**EXERCISE GOAL**
Search the data for the word "signals" and copy each line that has it.

Aerial feature coordinate data
==================================================

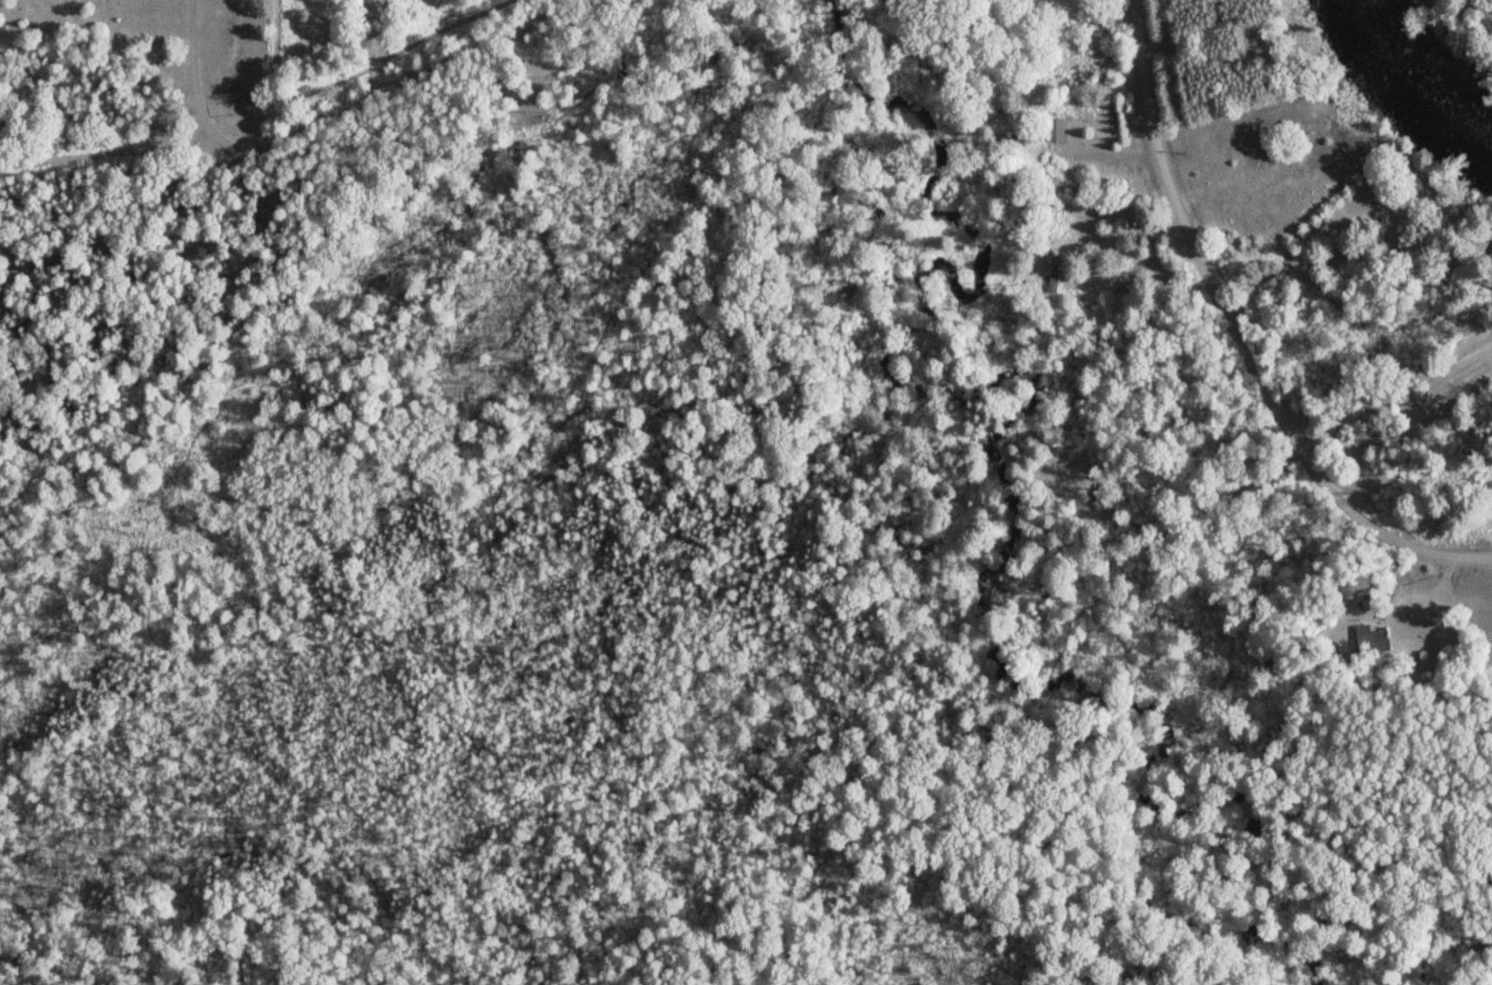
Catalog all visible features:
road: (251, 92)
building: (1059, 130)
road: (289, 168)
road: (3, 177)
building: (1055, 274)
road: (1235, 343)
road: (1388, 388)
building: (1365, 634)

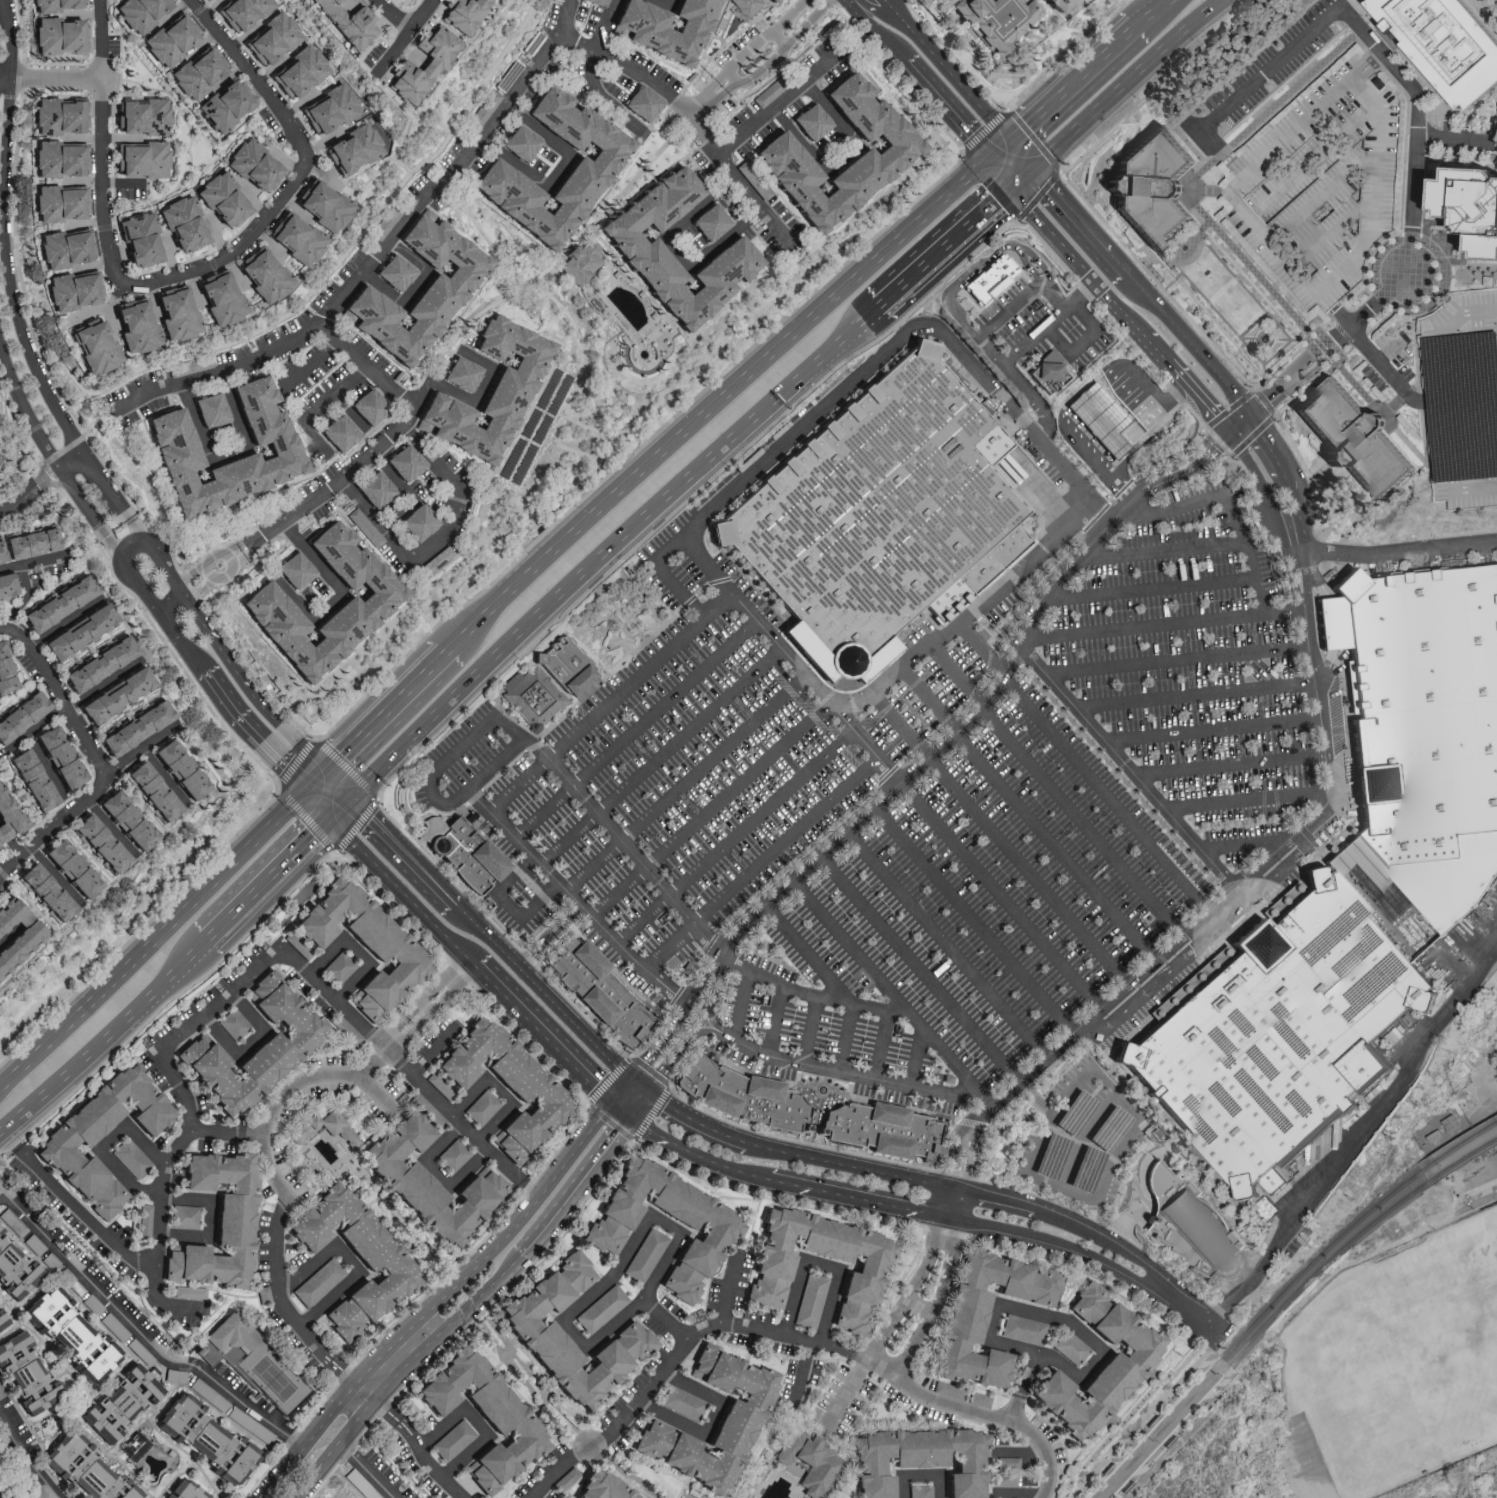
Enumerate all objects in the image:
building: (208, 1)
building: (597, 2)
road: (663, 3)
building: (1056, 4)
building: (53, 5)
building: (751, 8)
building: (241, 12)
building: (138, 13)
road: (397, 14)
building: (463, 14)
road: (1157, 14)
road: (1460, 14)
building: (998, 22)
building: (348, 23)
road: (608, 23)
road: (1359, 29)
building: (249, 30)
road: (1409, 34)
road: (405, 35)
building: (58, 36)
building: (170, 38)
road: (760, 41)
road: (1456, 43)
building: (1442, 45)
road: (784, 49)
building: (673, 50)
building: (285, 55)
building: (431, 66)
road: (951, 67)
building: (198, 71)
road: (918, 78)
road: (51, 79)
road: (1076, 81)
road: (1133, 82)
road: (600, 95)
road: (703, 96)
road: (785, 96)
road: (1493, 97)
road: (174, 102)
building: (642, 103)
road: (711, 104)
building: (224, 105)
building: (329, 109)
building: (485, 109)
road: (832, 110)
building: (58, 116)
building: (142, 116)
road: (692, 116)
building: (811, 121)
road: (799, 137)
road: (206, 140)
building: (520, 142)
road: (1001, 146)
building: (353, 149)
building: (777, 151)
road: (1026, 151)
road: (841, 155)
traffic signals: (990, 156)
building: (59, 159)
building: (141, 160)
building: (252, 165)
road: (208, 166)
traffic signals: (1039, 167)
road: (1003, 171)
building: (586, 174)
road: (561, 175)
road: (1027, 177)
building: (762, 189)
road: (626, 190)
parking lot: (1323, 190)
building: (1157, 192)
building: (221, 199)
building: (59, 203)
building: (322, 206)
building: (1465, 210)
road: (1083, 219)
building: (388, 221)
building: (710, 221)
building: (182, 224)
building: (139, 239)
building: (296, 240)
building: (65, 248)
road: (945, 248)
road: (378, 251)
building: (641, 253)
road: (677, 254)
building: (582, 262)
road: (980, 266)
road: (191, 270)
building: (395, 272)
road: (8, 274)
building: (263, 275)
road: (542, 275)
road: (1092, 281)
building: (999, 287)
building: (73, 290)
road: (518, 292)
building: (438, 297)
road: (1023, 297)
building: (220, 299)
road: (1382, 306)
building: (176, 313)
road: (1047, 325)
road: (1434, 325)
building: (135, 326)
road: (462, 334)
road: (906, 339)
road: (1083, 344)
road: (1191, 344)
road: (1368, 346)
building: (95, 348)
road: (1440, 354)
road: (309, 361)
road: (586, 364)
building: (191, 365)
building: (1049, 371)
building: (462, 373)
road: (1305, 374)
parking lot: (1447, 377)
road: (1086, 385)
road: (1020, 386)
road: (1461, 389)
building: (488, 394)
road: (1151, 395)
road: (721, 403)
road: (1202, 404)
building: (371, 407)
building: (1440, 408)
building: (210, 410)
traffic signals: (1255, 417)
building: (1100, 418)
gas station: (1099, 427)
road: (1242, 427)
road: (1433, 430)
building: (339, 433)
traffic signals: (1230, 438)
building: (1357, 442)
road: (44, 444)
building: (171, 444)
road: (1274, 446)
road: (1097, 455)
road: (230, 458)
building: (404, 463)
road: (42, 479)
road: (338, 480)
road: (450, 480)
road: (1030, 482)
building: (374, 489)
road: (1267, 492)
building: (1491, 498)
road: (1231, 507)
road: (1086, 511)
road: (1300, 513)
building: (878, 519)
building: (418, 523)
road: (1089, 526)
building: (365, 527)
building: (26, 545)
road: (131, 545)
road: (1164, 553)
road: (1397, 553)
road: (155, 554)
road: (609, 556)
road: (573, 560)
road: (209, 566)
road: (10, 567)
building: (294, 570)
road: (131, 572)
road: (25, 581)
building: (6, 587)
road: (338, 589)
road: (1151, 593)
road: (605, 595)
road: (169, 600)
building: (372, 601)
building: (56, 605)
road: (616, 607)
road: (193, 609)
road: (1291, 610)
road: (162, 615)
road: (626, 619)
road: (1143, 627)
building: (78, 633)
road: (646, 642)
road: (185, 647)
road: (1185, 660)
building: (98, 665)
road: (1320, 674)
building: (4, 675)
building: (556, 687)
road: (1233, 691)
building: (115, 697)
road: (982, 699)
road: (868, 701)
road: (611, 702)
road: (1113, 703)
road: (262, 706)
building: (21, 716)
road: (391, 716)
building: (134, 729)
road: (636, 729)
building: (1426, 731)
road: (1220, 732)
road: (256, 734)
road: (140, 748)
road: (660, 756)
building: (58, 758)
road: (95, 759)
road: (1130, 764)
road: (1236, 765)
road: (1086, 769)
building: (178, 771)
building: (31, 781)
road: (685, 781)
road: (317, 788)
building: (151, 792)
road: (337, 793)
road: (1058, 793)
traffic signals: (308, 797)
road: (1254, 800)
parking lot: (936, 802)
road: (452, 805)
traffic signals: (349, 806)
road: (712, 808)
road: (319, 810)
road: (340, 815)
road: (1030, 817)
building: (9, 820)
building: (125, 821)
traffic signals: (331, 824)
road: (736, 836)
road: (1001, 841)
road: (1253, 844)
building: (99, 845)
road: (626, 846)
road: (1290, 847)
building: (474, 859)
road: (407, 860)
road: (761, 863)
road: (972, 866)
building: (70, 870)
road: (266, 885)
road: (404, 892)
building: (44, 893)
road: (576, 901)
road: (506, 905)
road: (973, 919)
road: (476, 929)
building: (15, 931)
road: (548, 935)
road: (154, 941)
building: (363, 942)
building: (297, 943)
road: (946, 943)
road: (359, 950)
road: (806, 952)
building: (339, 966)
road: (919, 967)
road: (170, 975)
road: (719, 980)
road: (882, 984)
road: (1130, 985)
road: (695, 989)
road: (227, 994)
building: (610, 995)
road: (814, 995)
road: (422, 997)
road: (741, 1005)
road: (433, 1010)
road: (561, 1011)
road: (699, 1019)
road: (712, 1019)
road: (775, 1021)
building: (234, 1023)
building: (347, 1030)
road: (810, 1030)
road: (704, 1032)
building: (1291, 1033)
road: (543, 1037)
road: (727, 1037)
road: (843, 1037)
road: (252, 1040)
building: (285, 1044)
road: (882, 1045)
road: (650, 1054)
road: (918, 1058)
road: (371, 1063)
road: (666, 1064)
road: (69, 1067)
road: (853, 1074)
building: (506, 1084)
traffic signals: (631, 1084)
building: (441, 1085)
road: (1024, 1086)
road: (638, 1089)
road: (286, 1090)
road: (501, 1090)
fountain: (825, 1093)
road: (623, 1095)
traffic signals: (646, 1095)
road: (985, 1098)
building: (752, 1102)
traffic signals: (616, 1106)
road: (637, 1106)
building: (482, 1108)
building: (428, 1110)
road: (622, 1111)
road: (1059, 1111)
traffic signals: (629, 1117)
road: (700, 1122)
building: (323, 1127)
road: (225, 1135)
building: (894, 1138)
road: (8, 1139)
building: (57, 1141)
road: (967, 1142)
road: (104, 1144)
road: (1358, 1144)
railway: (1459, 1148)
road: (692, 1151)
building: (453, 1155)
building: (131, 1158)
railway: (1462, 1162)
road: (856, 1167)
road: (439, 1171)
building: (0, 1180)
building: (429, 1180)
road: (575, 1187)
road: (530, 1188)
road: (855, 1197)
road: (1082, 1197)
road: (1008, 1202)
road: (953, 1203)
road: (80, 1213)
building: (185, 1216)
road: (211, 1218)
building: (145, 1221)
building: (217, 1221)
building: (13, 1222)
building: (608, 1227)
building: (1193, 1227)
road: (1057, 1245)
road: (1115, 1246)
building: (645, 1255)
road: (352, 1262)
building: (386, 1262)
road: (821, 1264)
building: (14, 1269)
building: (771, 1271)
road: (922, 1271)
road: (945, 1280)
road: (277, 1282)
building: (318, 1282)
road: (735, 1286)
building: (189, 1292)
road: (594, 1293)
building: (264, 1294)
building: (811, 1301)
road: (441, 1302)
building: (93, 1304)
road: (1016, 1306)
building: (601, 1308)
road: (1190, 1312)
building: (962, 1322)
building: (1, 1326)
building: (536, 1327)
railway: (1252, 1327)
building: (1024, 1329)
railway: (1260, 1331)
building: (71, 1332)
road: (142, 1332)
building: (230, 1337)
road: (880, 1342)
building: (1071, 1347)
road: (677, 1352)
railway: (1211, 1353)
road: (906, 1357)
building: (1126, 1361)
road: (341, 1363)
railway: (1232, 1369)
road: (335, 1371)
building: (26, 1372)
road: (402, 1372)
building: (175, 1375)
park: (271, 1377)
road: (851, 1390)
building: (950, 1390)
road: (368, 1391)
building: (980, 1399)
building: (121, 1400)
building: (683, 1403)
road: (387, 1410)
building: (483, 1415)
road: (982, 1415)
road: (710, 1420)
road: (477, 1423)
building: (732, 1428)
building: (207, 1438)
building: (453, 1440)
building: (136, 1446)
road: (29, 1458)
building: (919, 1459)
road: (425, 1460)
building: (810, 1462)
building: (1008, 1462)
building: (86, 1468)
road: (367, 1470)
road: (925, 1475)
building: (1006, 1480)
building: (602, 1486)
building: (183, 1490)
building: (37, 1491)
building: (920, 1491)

==================================================

**EXPECTED OUTPUT**
traffic signals: (990, 156)
traffic signals: (1039, 167)
traffic signals: (1255, 417)
traffic signals: (1230, 438)
traffic signals: (308, 797)
traffic signals: (349, 806)
traffic signals: (331, 824)
traffic signals: (631, 1084)
traffic signals: (646, 1095)
traffic signals: (616, 1106)
traffic signals: (629, 1117)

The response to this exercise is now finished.